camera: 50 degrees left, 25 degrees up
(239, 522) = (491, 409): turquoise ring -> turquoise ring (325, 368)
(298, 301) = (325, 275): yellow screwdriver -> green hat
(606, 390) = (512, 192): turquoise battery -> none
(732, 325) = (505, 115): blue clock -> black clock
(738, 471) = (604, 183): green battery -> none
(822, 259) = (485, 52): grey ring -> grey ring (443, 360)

--

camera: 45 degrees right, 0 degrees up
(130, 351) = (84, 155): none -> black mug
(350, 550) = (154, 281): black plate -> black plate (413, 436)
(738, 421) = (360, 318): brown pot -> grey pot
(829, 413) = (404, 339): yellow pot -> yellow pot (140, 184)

...

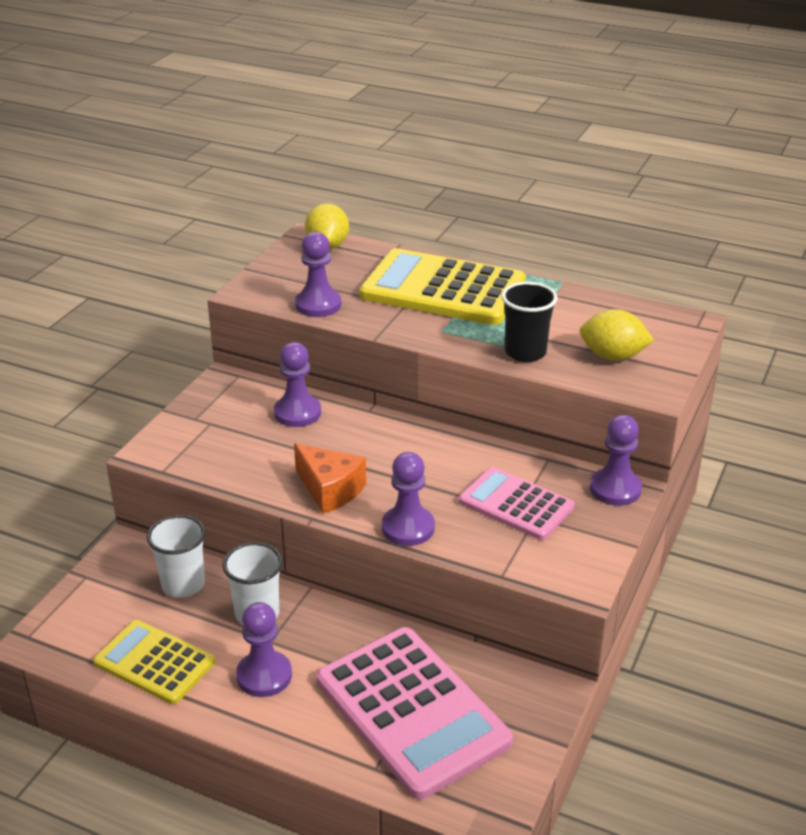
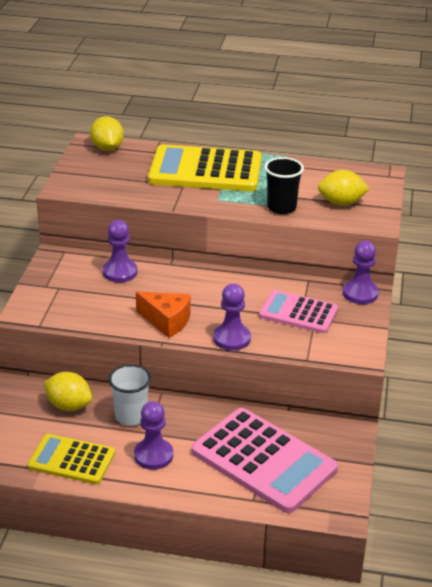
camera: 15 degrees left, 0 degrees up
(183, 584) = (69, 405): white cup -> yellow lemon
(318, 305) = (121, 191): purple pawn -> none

→ **Required action**
Using the entries above, give again exactly the lines from the line holding "camera: 15 degrees left, 0 degrees up" through the line holding "(318, 305) = (121, 191): purple pawn -> none". Include both end lines and nothing else.

→ **Response for this exercise**
camera: 15 degrees left, 0 degrees up
(183, 584) = (69, 405): white cup -> yellow lemon
(318, 305) = (121, 191): purple pawn -> none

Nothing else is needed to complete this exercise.